● Your assignment:
The required output is the run of lines from the one holding "R7: 10 (NET6, NET7) -> 43k (NET6, NET7)" through the final line of the listing, restated word for word, with no pictures.
= Beginning of Section =
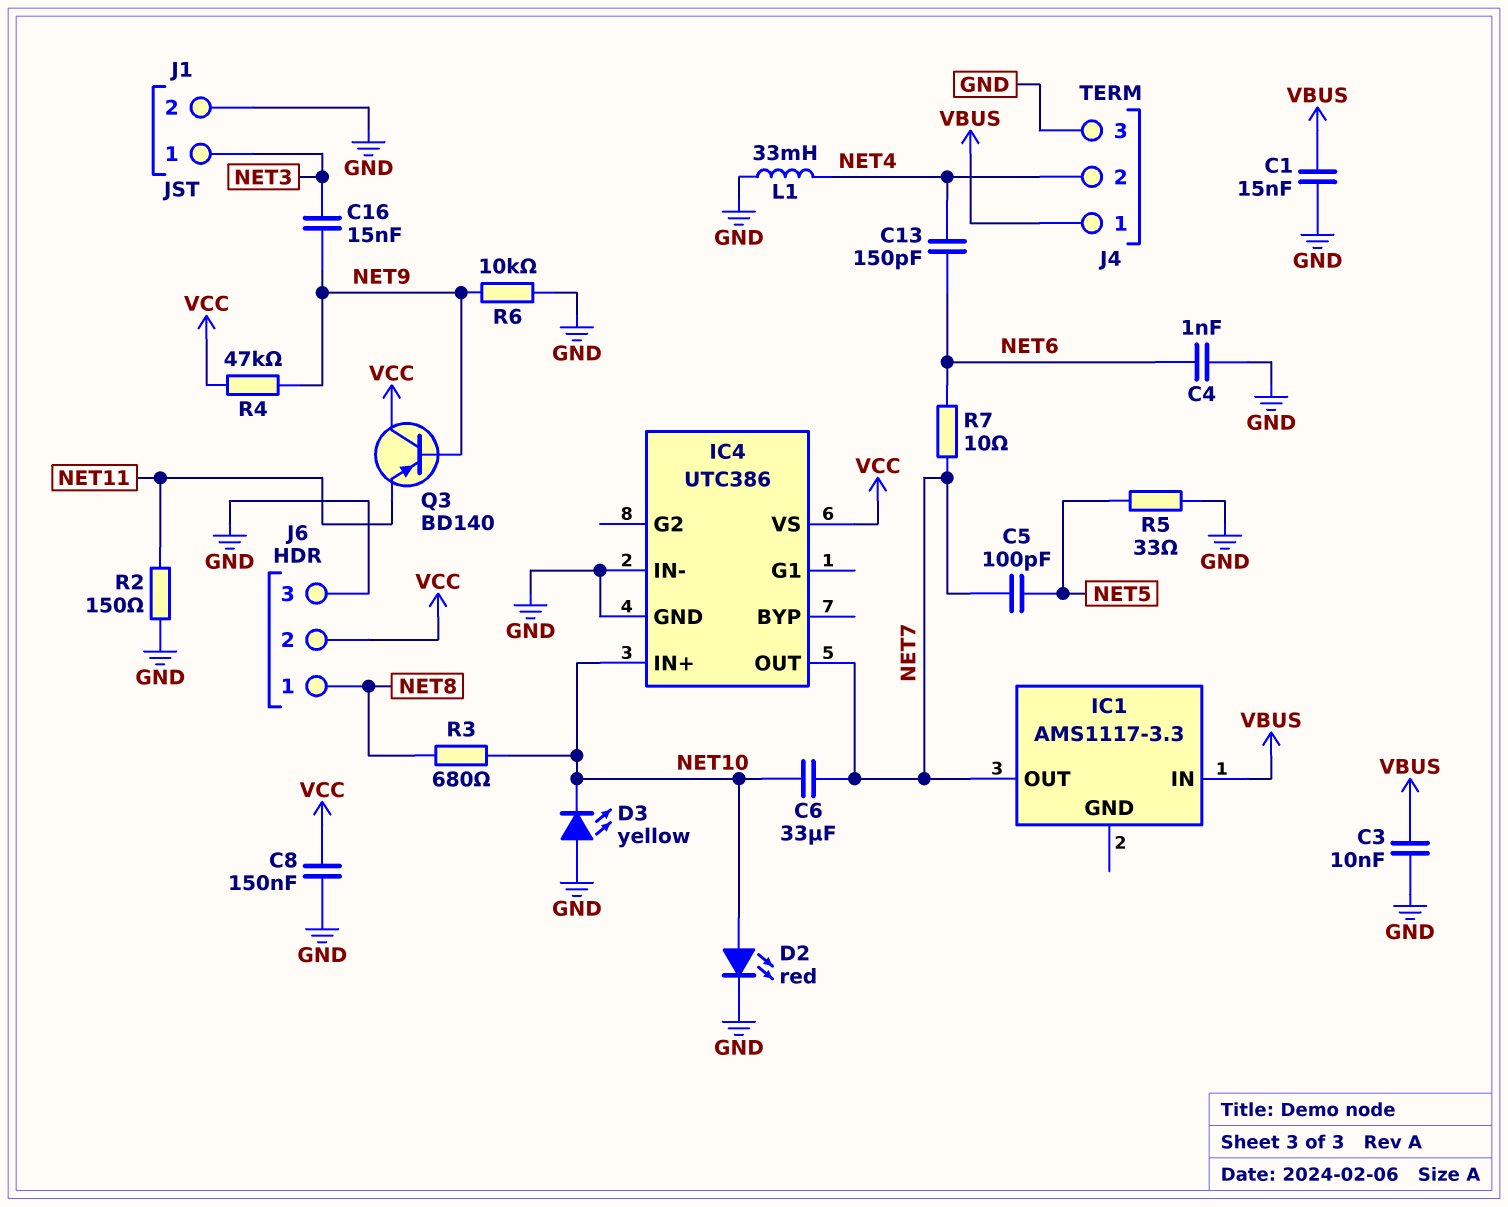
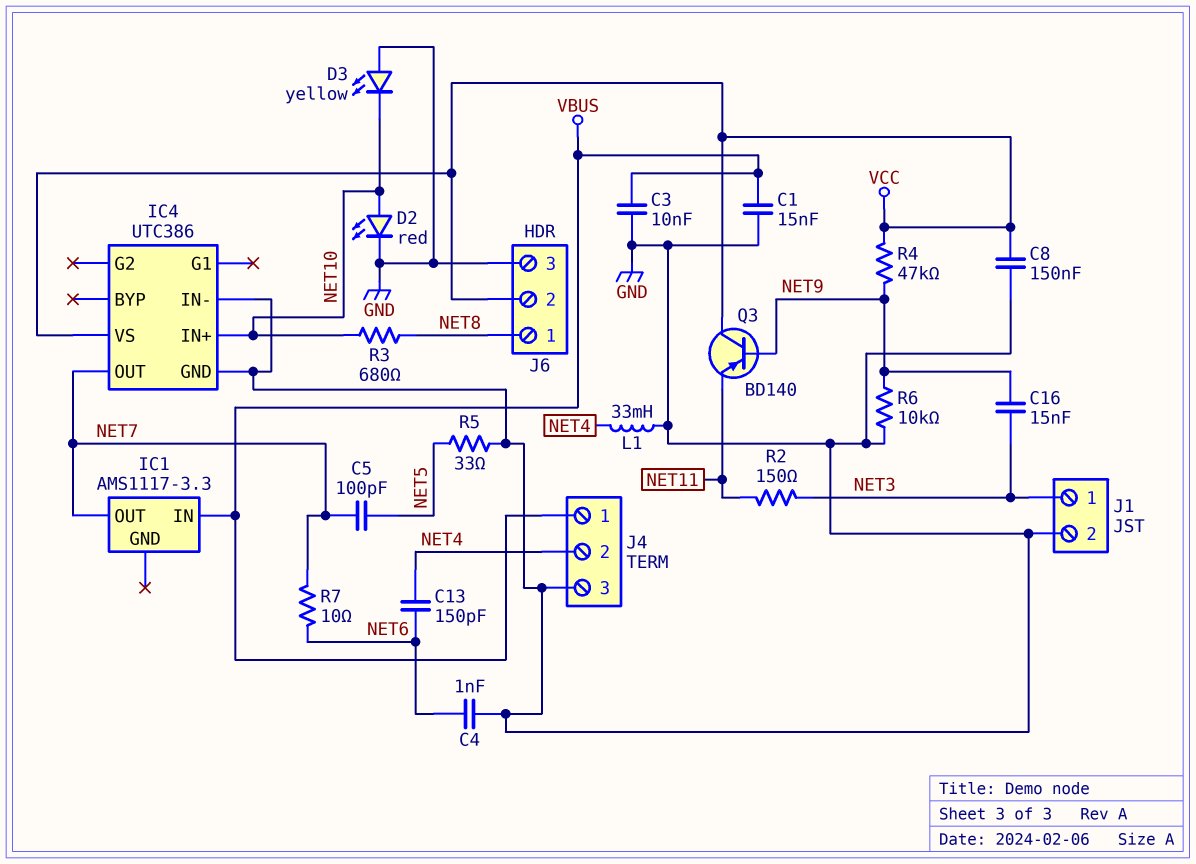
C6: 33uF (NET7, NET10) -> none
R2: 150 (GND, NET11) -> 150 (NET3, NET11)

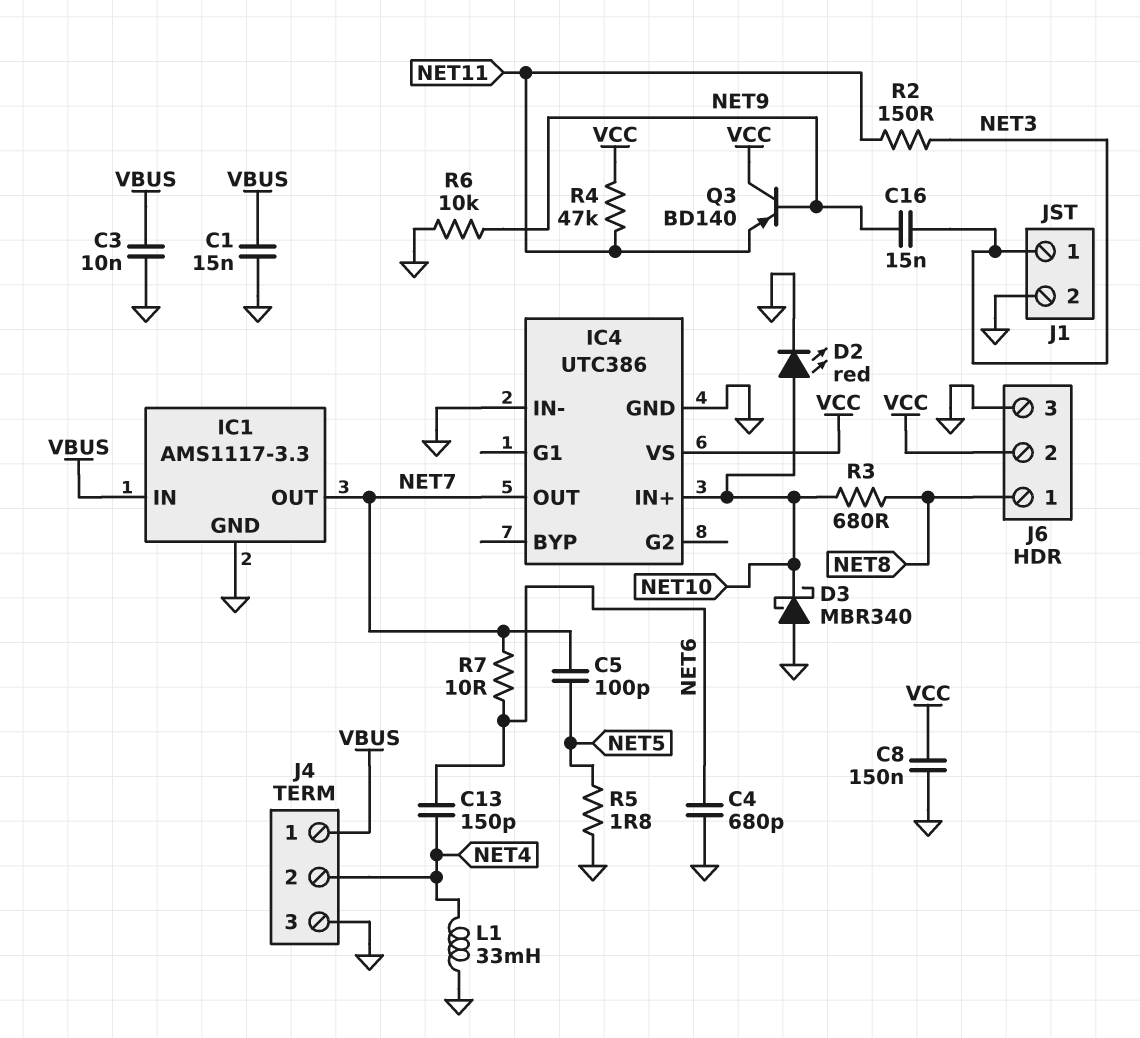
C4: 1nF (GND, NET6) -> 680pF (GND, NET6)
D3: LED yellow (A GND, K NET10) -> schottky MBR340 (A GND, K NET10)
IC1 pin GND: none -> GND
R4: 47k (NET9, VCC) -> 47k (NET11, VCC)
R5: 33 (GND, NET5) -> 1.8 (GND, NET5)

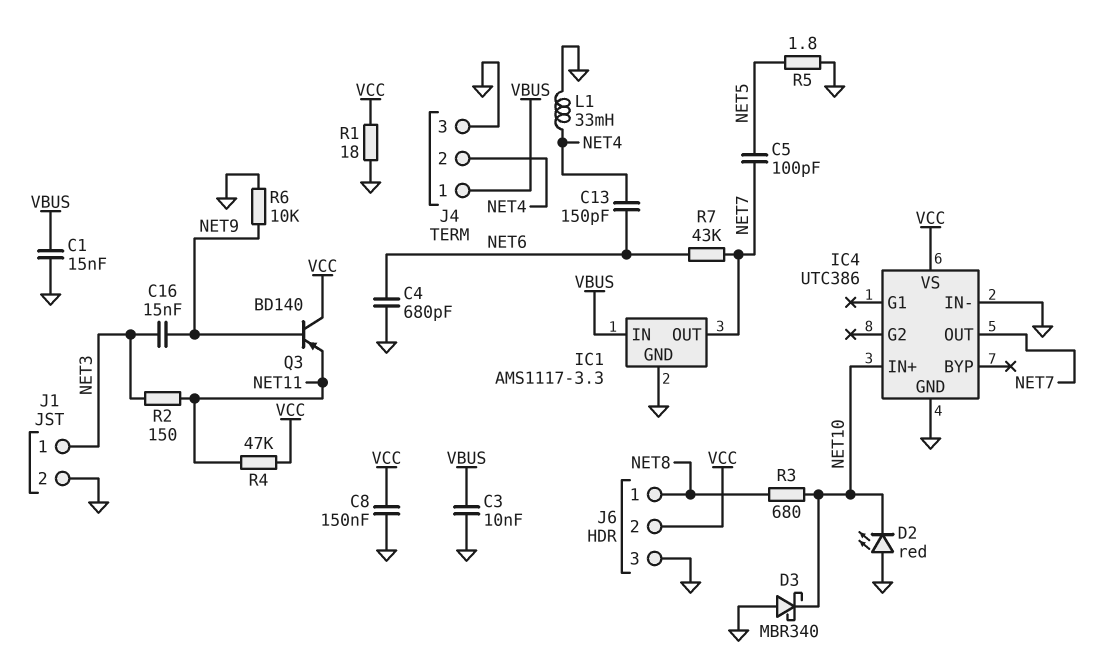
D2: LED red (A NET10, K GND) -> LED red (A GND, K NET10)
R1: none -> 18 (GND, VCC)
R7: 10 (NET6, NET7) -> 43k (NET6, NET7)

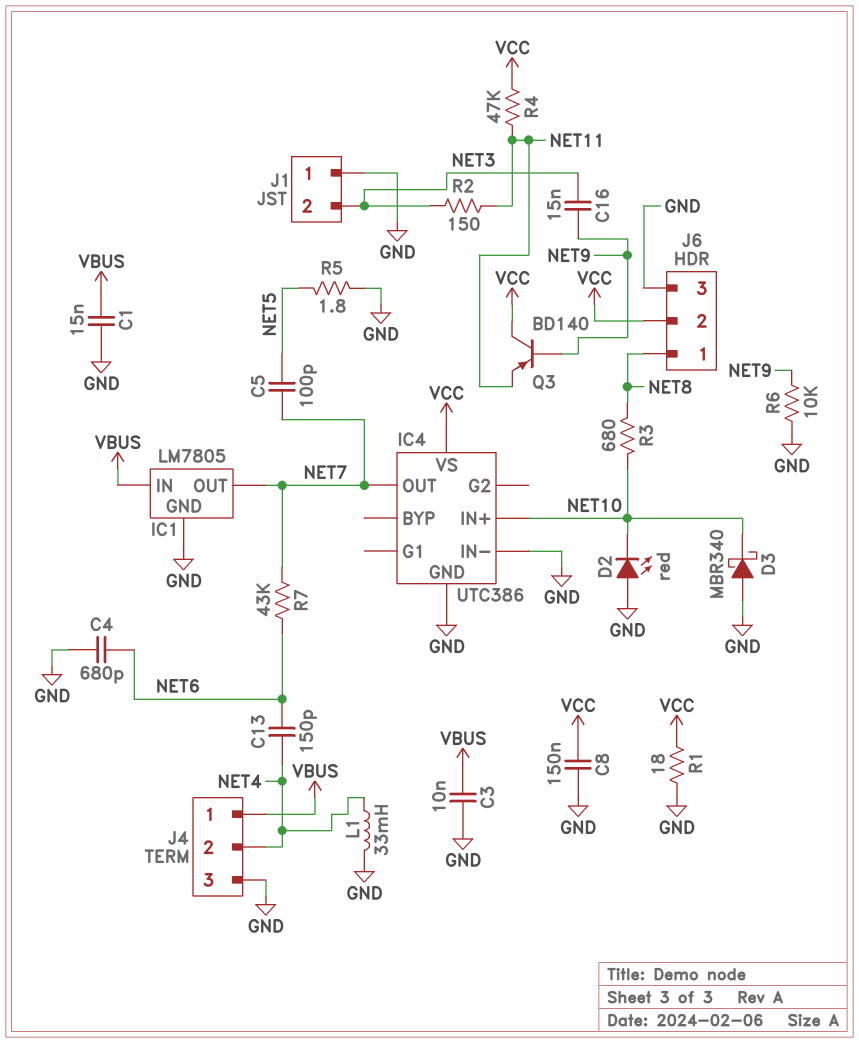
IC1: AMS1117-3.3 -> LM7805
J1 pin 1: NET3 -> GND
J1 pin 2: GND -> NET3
= End of Section =
● Task output:
R7: 10 (NET6, NET7) -> 43k (NET6, NET7)

IC1: AMS1117-3.3 -> LM7805
J1 pin 1: NET3 -> GND
J1 pin 2: GND -> NET3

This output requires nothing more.